» **What is needed**
The required output is the line that contains "(763, 316) = (647, 487): white" through the last line of the data, retyped verbatim and with nothing added.

» **Data excerpt**
◆ ◆ ◆ ◆

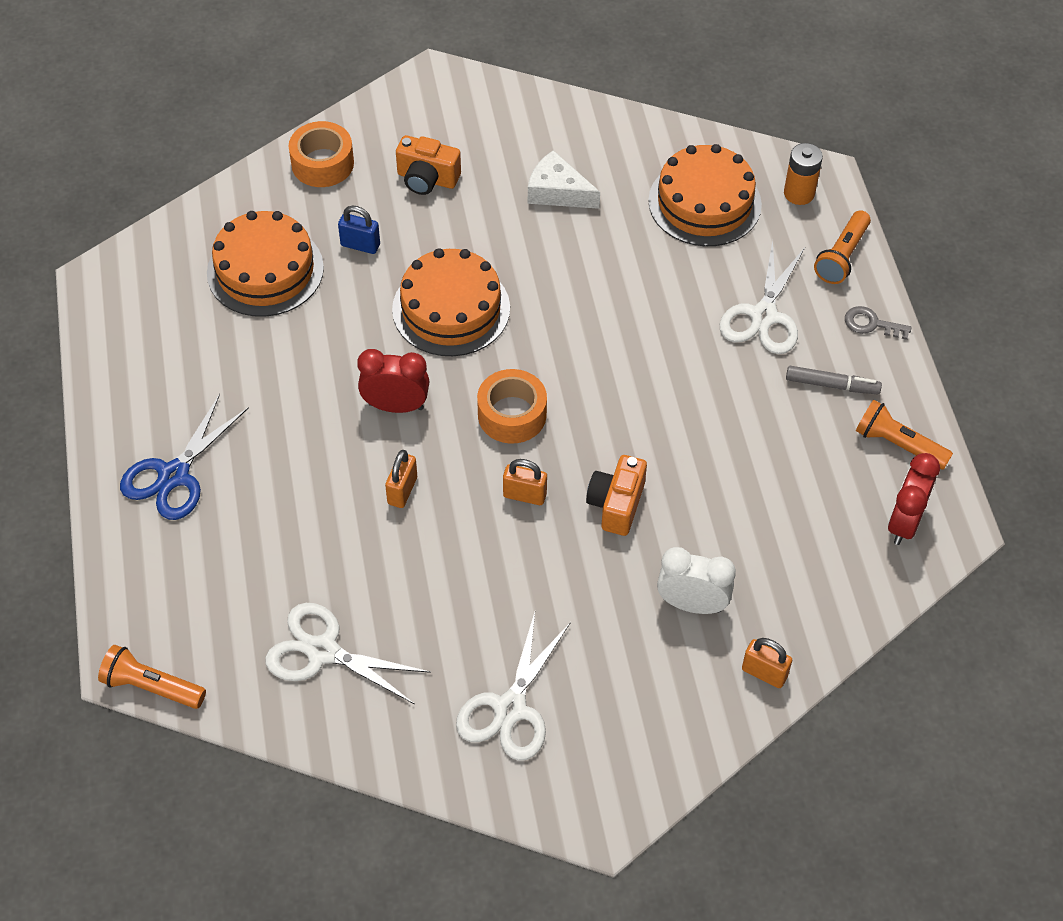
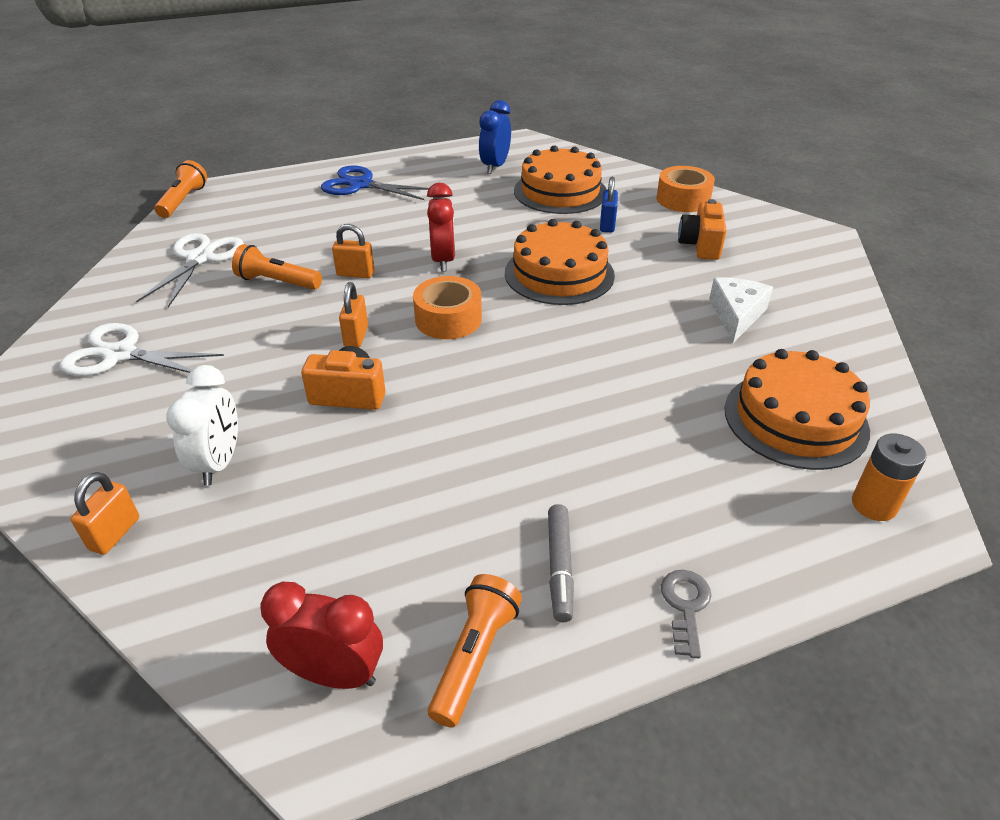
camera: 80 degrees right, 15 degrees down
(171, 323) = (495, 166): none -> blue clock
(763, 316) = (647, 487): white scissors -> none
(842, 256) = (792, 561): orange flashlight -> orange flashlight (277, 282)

◆ ◆ ◆ ◆

» **Response**
(763, 316) = (647, 487): white scissors -> none
(842, 256) = (792, 561): orange flashlight -> orange flashlight (277, 282)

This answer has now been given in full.